Detected change data

· · ·

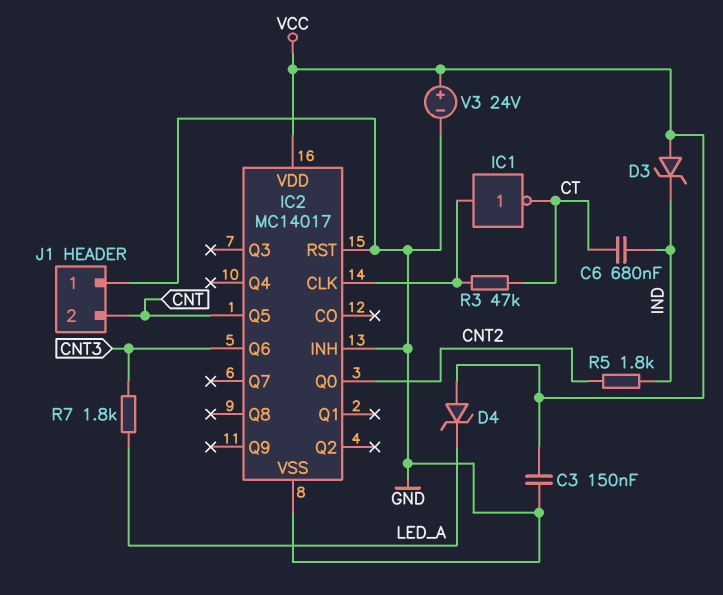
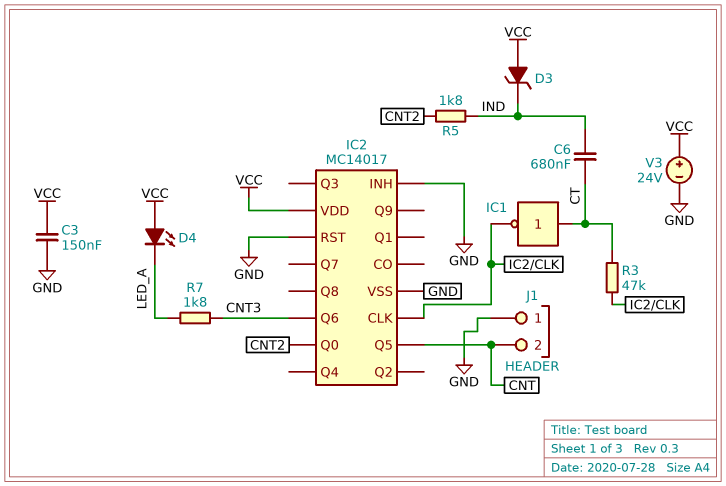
D4: zener (A VCC, K LED_A) -> LED (A VCC, K LED_A)
IC1: NOT (in IC2/CLK, out CT) -> NOT (in CT, out IC2/CLK)

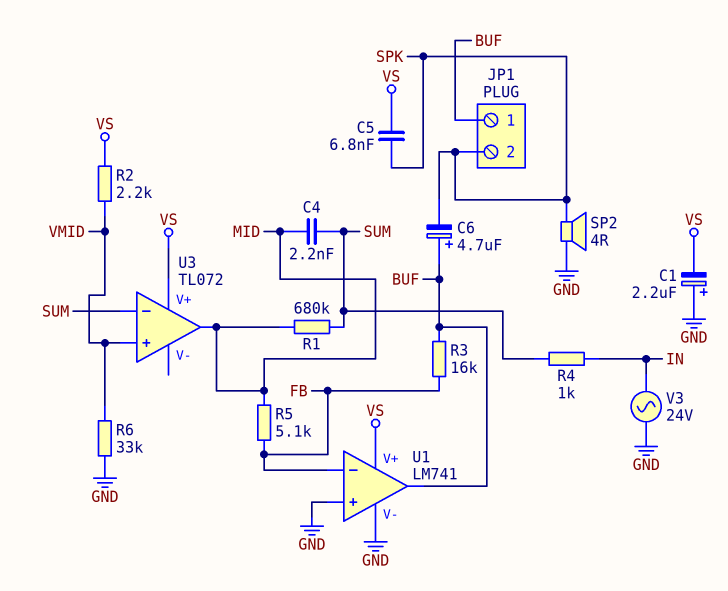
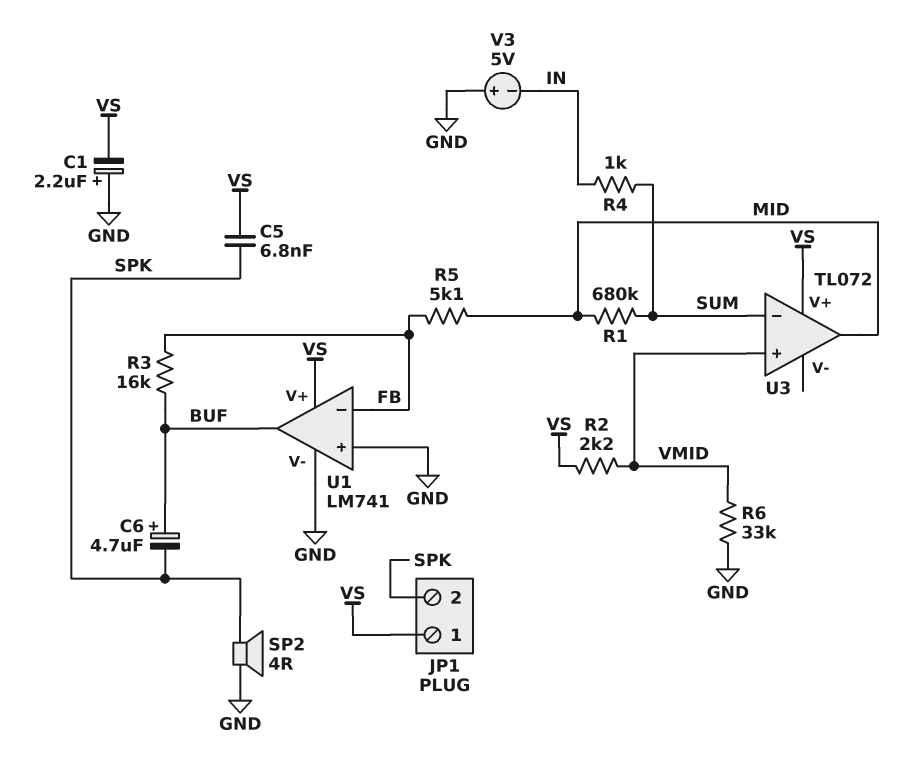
C4: 2.2nF (MID, SUM) -> none
JP1 pin 1: BUF -> VS
V3: AC 24V (GND, IN) -> 5V (plus GND, minus IN)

· · ·

» About this exercise
Could you transcribe all of the data exactly, keeping every picture out of the copy?

» Reply
D4: zener (A VCC, K LED_A) -> LED (A VCC, K LED_A)
IC1: NOT (in IC2/CLK, out CT) -> NOT (in CT, out IC2/CLK)

C4: 2.2nF (MID, SUM) -> none
JP1 pin 1: BUF -> VS
V3: AC 24V (GND, IN) -> 5V (plus GND, minus IN)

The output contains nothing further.